— Task —
Copy out word for word the part of the listing that opens with the line containing "I want to click" and closes with the line containing "Question: Based on", including both of those lines.

[Collected data entries]
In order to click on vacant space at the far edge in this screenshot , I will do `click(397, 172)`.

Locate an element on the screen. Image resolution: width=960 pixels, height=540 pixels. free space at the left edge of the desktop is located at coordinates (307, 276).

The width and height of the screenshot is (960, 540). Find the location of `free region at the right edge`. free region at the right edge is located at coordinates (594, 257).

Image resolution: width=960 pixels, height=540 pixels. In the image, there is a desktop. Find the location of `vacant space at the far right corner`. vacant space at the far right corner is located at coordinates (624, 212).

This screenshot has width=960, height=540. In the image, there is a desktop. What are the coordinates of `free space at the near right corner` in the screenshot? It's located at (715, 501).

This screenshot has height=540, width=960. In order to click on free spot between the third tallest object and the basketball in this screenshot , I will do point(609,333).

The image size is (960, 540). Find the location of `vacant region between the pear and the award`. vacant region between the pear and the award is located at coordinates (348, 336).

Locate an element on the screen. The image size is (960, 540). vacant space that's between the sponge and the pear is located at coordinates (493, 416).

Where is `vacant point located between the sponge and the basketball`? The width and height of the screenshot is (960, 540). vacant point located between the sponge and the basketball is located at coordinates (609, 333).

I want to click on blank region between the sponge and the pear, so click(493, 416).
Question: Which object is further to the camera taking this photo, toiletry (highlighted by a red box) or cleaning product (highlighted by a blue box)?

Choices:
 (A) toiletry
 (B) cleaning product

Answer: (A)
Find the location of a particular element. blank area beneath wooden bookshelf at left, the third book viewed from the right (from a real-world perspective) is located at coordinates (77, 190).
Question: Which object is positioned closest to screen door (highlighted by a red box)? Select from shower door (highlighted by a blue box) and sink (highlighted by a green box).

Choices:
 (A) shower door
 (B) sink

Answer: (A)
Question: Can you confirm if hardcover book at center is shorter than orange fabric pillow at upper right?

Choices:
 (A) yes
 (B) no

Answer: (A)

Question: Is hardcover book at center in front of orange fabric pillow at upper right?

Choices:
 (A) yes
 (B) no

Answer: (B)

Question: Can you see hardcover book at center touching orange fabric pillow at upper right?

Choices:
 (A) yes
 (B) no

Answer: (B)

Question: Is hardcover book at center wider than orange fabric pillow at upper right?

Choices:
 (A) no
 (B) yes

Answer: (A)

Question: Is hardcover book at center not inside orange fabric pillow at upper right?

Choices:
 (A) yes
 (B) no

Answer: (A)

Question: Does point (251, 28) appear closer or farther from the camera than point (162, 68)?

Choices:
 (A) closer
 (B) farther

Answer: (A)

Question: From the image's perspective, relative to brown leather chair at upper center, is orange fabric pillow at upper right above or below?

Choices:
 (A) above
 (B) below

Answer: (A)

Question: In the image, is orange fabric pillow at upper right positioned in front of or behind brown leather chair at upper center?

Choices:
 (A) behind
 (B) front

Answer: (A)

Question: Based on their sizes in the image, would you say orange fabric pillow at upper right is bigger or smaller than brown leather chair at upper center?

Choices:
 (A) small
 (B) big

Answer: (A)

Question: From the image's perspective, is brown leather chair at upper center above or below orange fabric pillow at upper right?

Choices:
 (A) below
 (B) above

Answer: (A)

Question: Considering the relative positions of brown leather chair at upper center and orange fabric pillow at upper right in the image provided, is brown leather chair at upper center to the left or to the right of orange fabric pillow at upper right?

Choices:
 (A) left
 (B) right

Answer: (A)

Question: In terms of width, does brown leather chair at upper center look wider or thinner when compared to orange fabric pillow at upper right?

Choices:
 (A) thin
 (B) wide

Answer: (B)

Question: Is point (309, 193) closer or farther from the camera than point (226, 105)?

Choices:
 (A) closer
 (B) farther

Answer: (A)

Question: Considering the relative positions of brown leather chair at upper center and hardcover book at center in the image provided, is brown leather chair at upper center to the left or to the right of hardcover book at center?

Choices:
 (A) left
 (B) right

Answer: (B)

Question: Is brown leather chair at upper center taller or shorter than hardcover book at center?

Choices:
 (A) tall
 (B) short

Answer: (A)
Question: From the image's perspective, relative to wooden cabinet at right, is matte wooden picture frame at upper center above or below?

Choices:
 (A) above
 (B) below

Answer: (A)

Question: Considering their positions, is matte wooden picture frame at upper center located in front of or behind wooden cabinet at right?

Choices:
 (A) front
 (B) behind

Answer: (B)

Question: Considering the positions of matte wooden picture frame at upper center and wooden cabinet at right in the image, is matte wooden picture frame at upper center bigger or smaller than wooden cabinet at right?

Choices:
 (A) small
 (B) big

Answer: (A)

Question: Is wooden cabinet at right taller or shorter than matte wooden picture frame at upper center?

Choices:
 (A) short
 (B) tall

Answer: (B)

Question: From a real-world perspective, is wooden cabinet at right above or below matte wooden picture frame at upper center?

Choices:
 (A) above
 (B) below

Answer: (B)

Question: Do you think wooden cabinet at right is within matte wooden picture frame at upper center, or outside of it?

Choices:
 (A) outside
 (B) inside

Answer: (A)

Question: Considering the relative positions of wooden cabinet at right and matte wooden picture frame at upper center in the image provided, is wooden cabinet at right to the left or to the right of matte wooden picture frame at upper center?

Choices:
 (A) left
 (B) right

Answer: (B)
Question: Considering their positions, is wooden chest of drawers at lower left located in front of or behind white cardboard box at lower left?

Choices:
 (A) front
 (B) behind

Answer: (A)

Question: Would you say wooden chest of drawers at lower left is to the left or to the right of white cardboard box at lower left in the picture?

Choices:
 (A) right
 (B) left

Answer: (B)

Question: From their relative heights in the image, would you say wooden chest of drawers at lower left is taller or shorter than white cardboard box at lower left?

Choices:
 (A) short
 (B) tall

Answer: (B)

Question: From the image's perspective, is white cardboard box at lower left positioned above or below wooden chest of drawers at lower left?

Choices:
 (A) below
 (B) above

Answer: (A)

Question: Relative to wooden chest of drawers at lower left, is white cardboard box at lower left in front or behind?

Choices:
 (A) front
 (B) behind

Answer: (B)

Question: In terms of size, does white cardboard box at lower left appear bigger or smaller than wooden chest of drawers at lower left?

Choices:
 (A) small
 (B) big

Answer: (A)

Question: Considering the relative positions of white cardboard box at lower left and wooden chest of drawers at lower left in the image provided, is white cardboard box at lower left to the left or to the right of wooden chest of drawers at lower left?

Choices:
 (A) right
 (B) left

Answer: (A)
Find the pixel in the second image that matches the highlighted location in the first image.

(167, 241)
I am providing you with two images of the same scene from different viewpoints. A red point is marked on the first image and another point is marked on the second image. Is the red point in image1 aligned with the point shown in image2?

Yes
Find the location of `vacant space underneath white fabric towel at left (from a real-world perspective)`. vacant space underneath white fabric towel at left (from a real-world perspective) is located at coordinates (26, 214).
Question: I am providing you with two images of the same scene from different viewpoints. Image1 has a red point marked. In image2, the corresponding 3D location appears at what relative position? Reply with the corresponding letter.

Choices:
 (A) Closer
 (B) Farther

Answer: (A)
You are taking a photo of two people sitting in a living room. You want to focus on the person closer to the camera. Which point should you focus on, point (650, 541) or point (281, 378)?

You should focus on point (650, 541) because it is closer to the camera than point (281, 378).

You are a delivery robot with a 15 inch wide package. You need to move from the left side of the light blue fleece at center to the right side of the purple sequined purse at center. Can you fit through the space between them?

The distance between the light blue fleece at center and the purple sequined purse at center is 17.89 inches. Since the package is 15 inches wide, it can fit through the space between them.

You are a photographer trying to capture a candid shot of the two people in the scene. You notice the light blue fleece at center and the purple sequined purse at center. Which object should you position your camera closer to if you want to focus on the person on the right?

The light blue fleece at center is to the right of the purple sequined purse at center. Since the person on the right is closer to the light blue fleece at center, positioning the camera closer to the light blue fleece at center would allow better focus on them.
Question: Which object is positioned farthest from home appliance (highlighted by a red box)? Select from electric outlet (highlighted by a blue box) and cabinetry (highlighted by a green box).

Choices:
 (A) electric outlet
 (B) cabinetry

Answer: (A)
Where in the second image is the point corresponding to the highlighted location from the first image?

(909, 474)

— Result of this task —
I want to click on blank region between the sponge and the pear, so click(493, 416).
Question: Which object is further to the camera taking this photo, toiletry (highlighted by a red box) or cleaning product (highlighted by a blue box)?

Choices:
 (A) toiletry
 (B) cleaning product

Answer: (A)
Find the location of a particular element. blank area beneath wooden bookshelf at left, the third book viewed from the right (from a real-world perspective) is located at coordinates (77, 190).
Question: Which object is positioned closest to screen door (highlighted by a red box)? Select from shower door (highlighted by a blue box) and sink (highlighted by a green box).

Choices:
 (A) shower door
 (B) sink

Answer: (A)
Question: Can you confirm if hardcover book at center is shorter than orange fabric pillow at upper right?

Choices:
 (A) yes
 (B) no

Answer: (A)

Question: Is hardcover book at center in front of orange fabric pillow at upper right?

Choices:
 (A) yes
 (B) no

Answer: (B)

Question: Can you see hardcover book at center touching orange fabric pillow at upper right?

Choices:
 (A) yes
 (B) no

Answer: (B)

Question: Is hardcover book at center wider than orange fabric pillow at upper right?

Choices:
 (A) no
 (B) yes

Answer: (A)

Question: Is hardcover book at center not inside orange fabric pillow at upper right?

Choices:
 (A) yes
 (B) no

Answer: (A)

Question: Does point (251, 28) appear closer or farther from the camera than point (162, 68)?

Choices:
 (A) closer
 (B) farther

Answer: (A)

Question: From the image's perspective, relative to brown leather chair at upper center, is orange fabric pillow at upper right above or below?

Choices:
 (A) above
 (B) below

Answer: (A)

Question: In the image, is orange fabric pillow at upper right positioned in front of or behind brown leather chair at upper center?

Choices:
 (A) behind
 (B) front

Answer: (A)

Question: Based on their sizes in the image, would you say orange fabric pillow at upper right is bigger or smaller than brown leather chair at upper center?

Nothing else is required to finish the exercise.